-- Opening Marker --

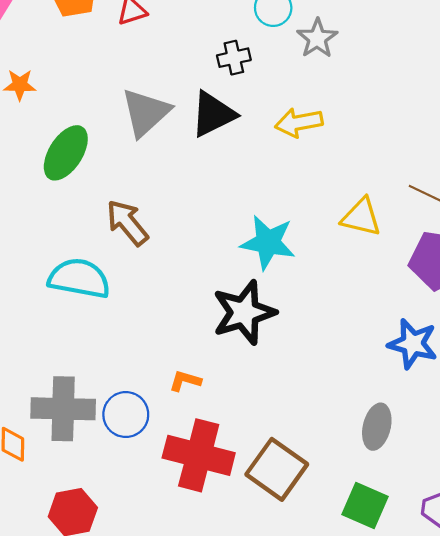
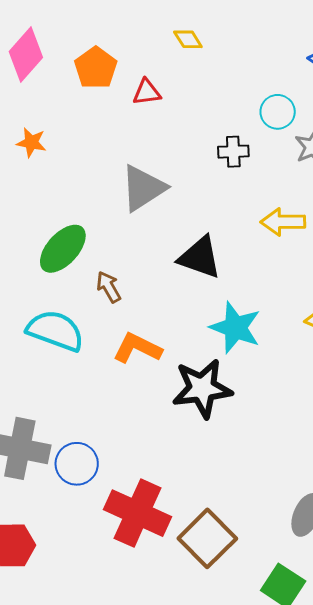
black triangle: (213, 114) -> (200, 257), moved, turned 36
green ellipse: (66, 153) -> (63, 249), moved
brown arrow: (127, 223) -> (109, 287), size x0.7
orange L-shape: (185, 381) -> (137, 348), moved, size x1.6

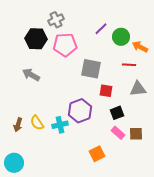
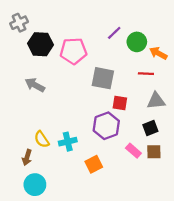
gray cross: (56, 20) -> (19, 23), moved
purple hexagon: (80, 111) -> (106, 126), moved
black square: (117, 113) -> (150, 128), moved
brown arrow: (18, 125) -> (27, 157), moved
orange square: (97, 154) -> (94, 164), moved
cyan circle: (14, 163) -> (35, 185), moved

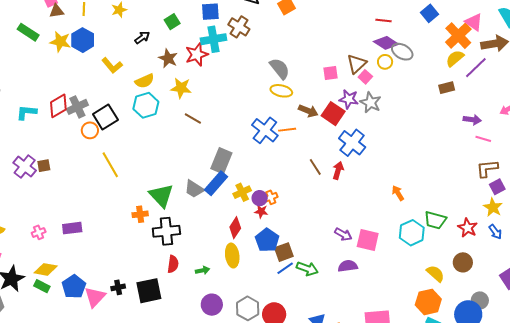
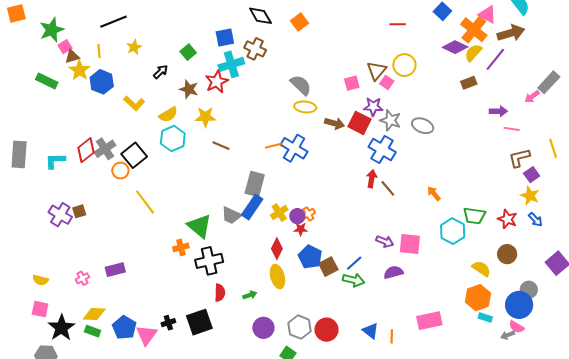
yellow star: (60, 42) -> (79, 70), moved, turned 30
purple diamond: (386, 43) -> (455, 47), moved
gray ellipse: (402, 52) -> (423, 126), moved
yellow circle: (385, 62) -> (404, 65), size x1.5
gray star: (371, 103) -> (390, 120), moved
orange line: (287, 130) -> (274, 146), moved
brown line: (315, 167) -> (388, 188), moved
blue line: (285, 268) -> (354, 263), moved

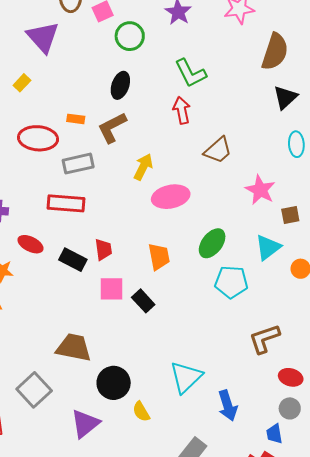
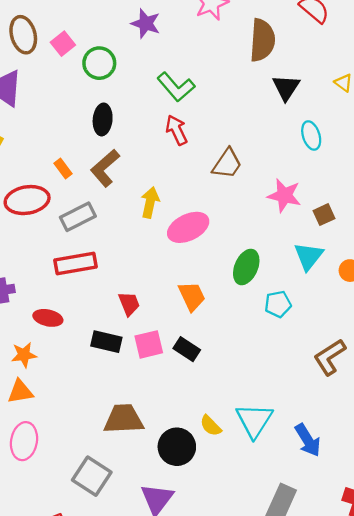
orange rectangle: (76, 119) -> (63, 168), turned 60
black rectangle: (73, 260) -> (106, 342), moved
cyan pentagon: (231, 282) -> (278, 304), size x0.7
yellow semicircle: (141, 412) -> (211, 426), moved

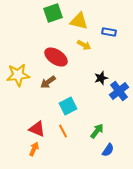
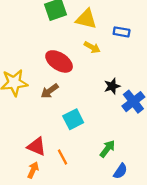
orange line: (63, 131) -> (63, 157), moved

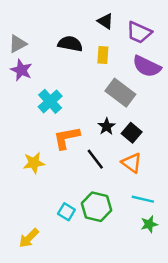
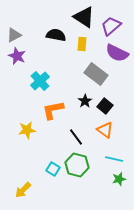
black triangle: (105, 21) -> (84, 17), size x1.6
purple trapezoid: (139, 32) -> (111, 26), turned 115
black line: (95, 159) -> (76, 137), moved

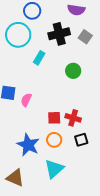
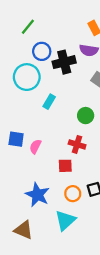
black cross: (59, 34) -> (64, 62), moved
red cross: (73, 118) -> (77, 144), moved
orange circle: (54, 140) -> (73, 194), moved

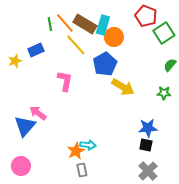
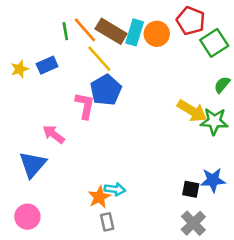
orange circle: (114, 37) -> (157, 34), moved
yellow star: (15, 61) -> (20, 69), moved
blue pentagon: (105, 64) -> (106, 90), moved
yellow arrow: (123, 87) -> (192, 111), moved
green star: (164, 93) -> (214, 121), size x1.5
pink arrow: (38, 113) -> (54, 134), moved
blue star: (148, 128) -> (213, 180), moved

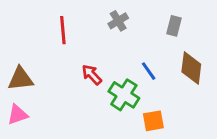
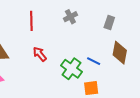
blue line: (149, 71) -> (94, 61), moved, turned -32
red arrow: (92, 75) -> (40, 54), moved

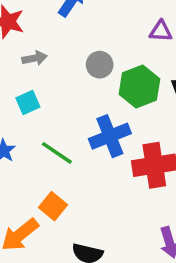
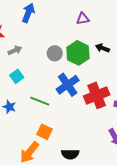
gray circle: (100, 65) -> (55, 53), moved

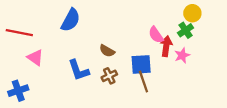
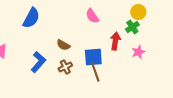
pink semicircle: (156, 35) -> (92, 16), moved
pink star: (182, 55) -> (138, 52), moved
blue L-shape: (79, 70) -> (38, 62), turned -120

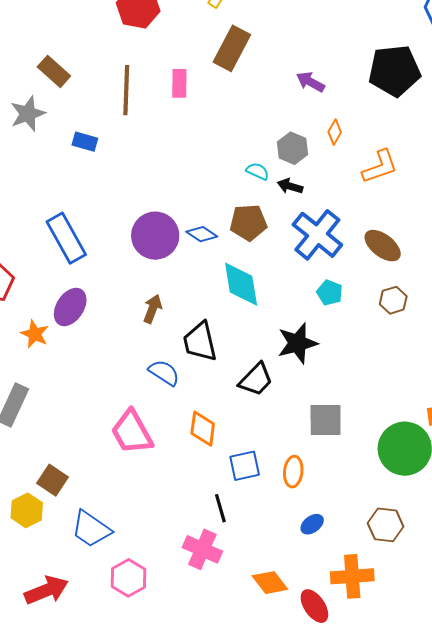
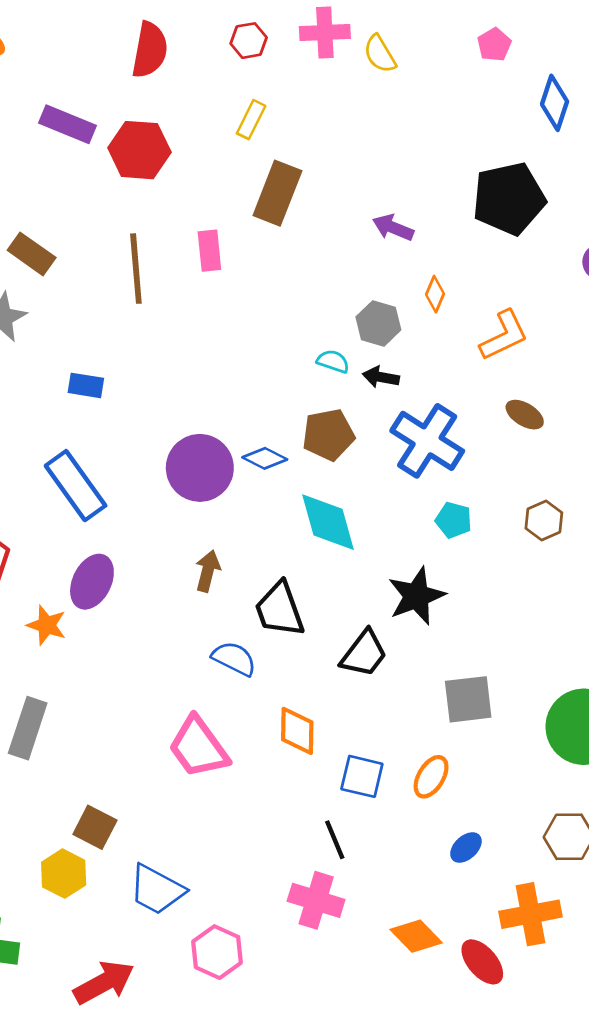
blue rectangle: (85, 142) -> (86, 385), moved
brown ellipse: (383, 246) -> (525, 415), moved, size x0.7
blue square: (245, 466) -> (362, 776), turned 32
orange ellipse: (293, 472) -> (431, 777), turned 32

-- Closing Marker --

▶ INSTRUCTIONS FOR THE TASK
Copy out the material exactly as it stands, though no picture should appear in the copy.

▶ EXERCISE RESULT
black triangle: (213, 114) -> (200, 257), moved, turned 36
green ellipse: (66, 153) -> (63, 249), moved
brown arrow: (127, 223) -> (109, 287), size x0.7
orange L-shape: (185, 381) -> (137, 348), moved, size x1.6

gray cross: (56, 20) -> (19, 23), moved
purple hexagon: (80, 111) -> (106, 126), moved
black square: (117, 113) -> (150, 128), moved
brown arrow: (18, 125) -> (27, 157), moved
orange square: (97, 154) -> (94, 164), moved
cyan circle: (14, 163) -> (35, 185), moved

yellow star: (60, 42) -> (79, 70), moved, turned 30
purple diamond: (386, 43) -> (455, 47), moved
gray ellipse: (402, 52) -> (423, 126), moved
yellow circle: (385, 62) -> (404, 65), size x1.5
gray star: (371, 103) -> (390, 120), moved
orange line: (287, 130) -> (274, 146), moved
brown line: (315, 167) -> (388, 188), moved
blue line: (285, 268) -> (354, 263), moved

orange rectangle: (76, 119) -> (63, 168), turned 60
black rectangle: (73, 260) -> (106, 342), moved
cyan pentagon: (231, 282) -> (278, 304), size x0.7
yellow semicircle: (141, 412) -> (211, 426), moved

orange line: (63, 131) -> (63, 157), moved

black triangle: (105, 21) -> (84, 17), size x1.6
purple trapezoid: (139, 32) -> (111, 26), turned 115
black line: (95, 159) -> (76, 137), moved

black cross: (59, 34) -> (64, 62), moved
red cross: (73, 118) -> (77, 144), moved
orange circle: (54, 140) -> (73, 194), moved

orange circle: (114, 37) -> (157, 34), moved
yellow star: (15, 61) -> (20, 69), moved
blue pentagon: (105, 64) -> (106, 90), moved
yellow arrow: (123, 87) -> (192, 111), moved
green star: (164, 93) -> (214, 121), size x1.5
pink arrow: (38, 113) -> (54, 134), moved
blue star: (148, 128) -> (213, 180), moved

blue line: (149, 71) -> (94, 61), moved, turned -32
red arrow: (92, 75) -> (40, 54), moved

gray circle: (100, 65) -> (55, 53), moved

pink semicircle: (156, 35) -> (92, 16), moved
pink star: (182, 55) -> (138, 52), moved
blue L-shape: (79, 70) -> (38, 62), turned -120

blue rectangle: (85, 142) -> (86, 385), moved
brown ellipse: (383, 246) -> (525, 415), moved, size x0.7
blue square: (245, 466) -> (362, 776), turned 32
orange ellipse: (293, 472) -> (431, 777), turned 32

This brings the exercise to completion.